- Records for the task:
————————

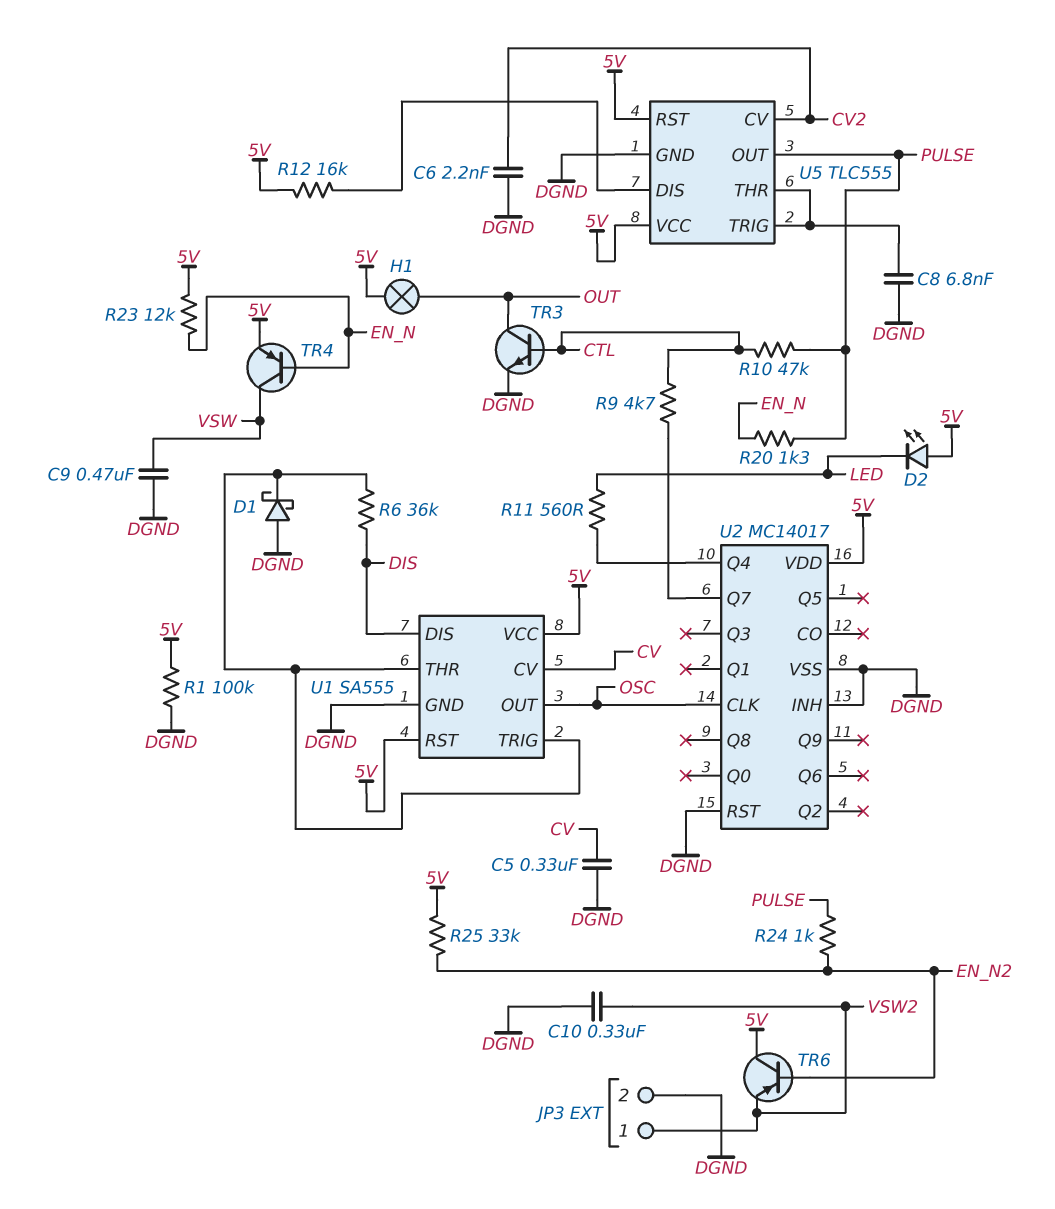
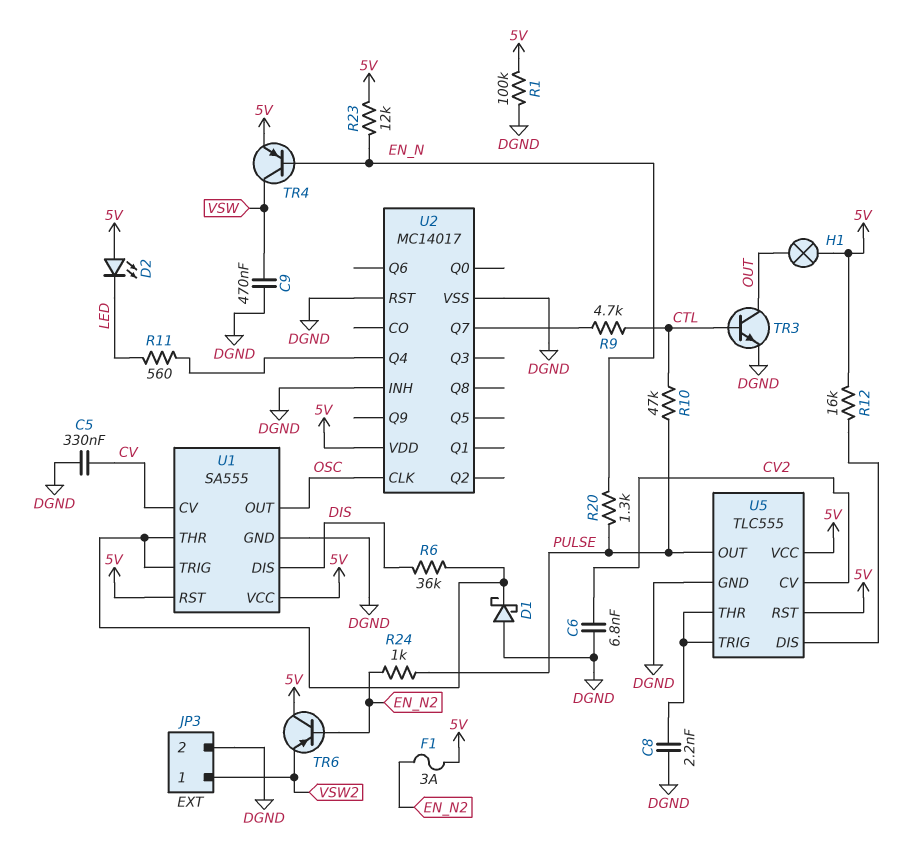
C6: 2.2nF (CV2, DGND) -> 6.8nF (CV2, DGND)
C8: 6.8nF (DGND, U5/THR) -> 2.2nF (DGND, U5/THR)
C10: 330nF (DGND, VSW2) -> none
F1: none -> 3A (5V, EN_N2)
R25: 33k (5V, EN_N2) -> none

————————

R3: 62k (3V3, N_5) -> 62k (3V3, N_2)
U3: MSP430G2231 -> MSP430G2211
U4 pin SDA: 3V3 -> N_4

————————

- Work instruction:
Look through the entries above and quote exactly the lines from the line with "C8: 6.8nF (DGND, U5/THR)" to the line with "R25: 33k (5V, EN_N2) -> none", counting both of those lines.

- Exercise output:
C8: 6.8nF (DGND, U5/THR) -> 2.2nF (DGND, U5/THR)
C10: 330nF (DGND, VSW2) -> none
F1: none -> 3A (5V, EN_N2)
R25: 33k (5V, EN_N2) -> none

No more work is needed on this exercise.